**Task instructions:**
Can you format the listing below as a Markdown table with a "Row" column numbering each line and a "Line" column holding its text, leaving out any blank lines?

**Extracted data entries:**
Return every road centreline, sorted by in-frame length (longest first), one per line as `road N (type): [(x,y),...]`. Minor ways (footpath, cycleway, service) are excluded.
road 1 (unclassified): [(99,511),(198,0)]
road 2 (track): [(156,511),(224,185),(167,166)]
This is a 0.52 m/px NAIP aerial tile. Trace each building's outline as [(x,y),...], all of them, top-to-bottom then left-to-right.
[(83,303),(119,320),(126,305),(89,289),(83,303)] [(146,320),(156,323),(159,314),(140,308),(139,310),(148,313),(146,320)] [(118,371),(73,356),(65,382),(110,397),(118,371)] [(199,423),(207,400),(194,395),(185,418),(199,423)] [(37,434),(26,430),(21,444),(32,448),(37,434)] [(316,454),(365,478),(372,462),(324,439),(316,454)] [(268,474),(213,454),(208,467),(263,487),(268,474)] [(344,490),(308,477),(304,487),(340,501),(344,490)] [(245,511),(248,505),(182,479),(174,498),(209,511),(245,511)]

**Solution for this exercise:**
| Row | Line |
|---|---|
| 1 | Return every road centreline, sorted by in-frame length (longest first), one per line as `road N (type): [(x,y),...]`. Minor ways (footpath, cycleway, service) are excluded. |
| 2 | road 1 (unclassified): [(99,511),(198,0)] |
| 3 | road 2 (track): [(156,511),(224,185),(167,166)] |
| 4 | This is a 0.52 m/px NAIP aerial tile. Trace each building's outline as [(x,y),...], all of them, top-to-bottom then left-to-right. |
| 5 | [(83,303),(119,320),(126,305),(89,289),(83,303)] [(146,320),(156,323),(159,314),(140,308),(139,310),(148,313),(146,320)] [(118,371),(73,356),(65,382),(110,397),(118,371)] [(199,423),(207,400),(194,395),(185,418),(199,423)] [(37,434),(26,430),(21,444),(32,448),(37,434)] [(316,454),(365,478),(372,462),(324,439),(316,454)] [(268,474),(213,454),(208,467),(263,487),(268,474)] [(344,490),(308,477),(304,487),(340,501),(344,490)] [(245,511),(248,505),(182,479),(174,498),(209,511),(245,511)] |